Before-and-after object lists:
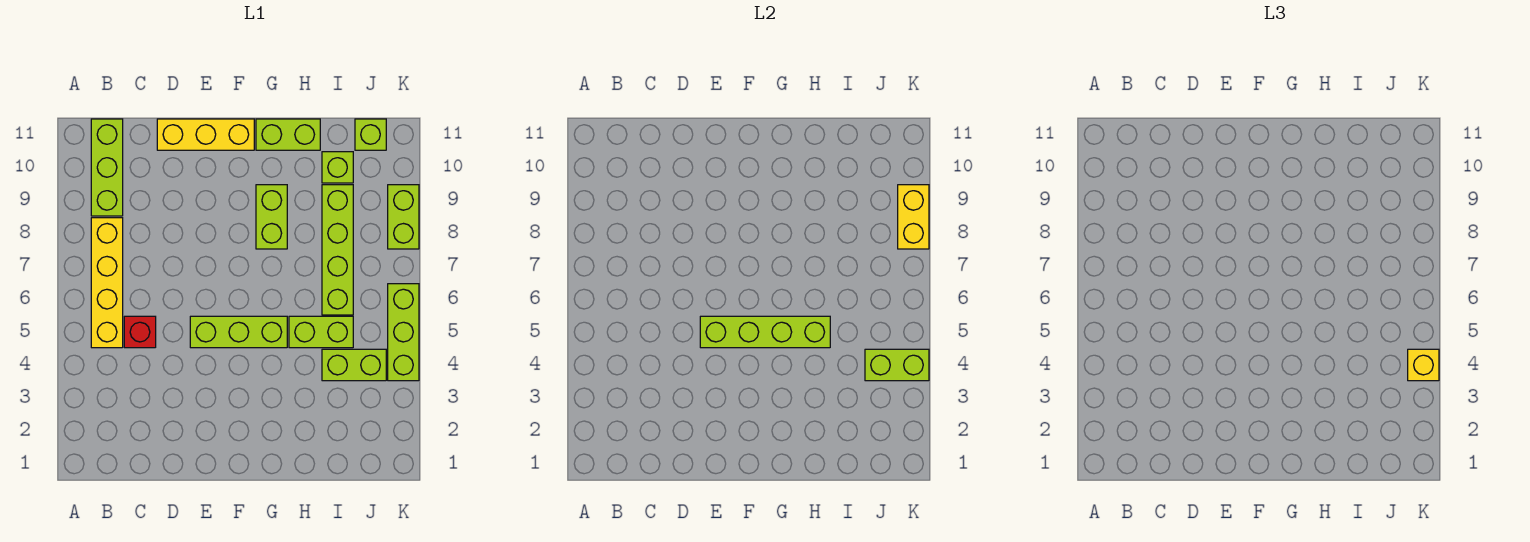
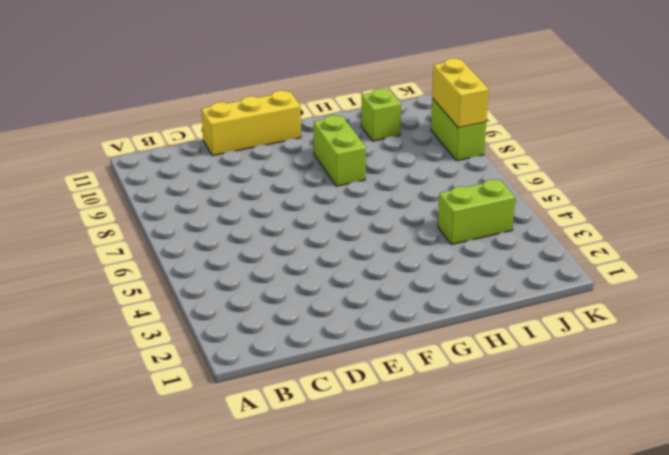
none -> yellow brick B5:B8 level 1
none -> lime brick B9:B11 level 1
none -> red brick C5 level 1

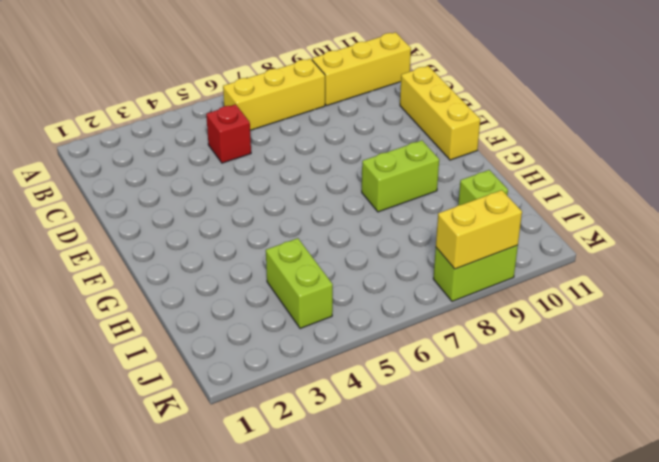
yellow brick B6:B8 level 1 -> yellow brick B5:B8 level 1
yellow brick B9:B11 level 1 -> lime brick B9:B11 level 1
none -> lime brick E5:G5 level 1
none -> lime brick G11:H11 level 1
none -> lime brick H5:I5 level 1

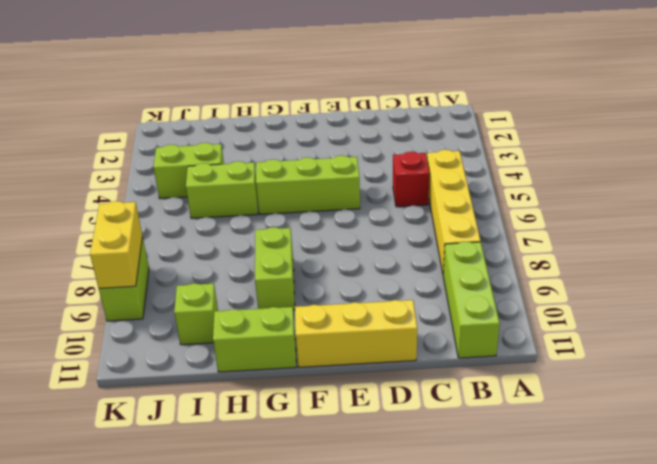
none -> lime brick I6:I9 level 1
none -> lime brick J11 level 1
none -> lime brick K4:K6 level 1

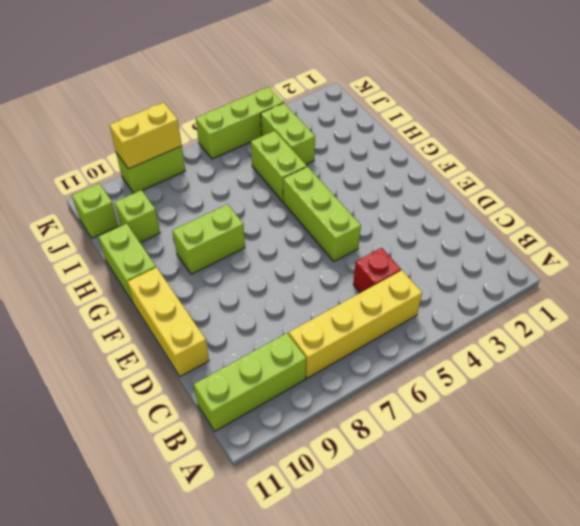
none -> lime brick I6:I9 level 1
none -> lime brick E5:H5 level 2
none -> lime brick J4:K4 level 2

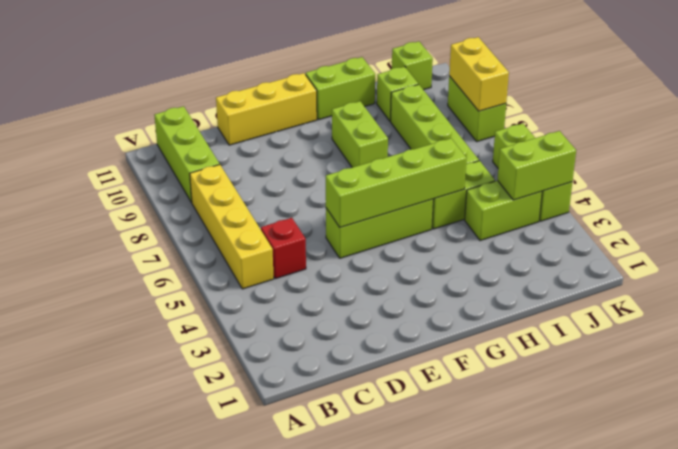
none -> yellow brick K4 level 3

• [Problem to work on]:
Each record has to be set down verbatim, and the pictures must not appear in the copy.

• [Answer to the exercise]:
none -> yellow brick B5:B8 level 1
none -> lime brick B9:B11 level 1
none -> red brick C5 level 1

yellow brick B6:B8 level 1 -> yellow brick B5:B8 level 1
yellow brick B9:B11 level 1 -> lime brick B9:B11 level 1
none -> lime brick E5:G5 level 1
none -> lime brick G11:H11 level 1
none -> lime brick H5:I5 level 1

none -> lime brick I6:I9 level 1
none -> lime brick J11 level 1
none -> lime brick K4:K6 level 1

none -> lime brick I6:I9 level 1
none -> lime brick E5:H5 level 2
none -> lime brick J4:K4 level 2

none -> yellow brick K4 level 3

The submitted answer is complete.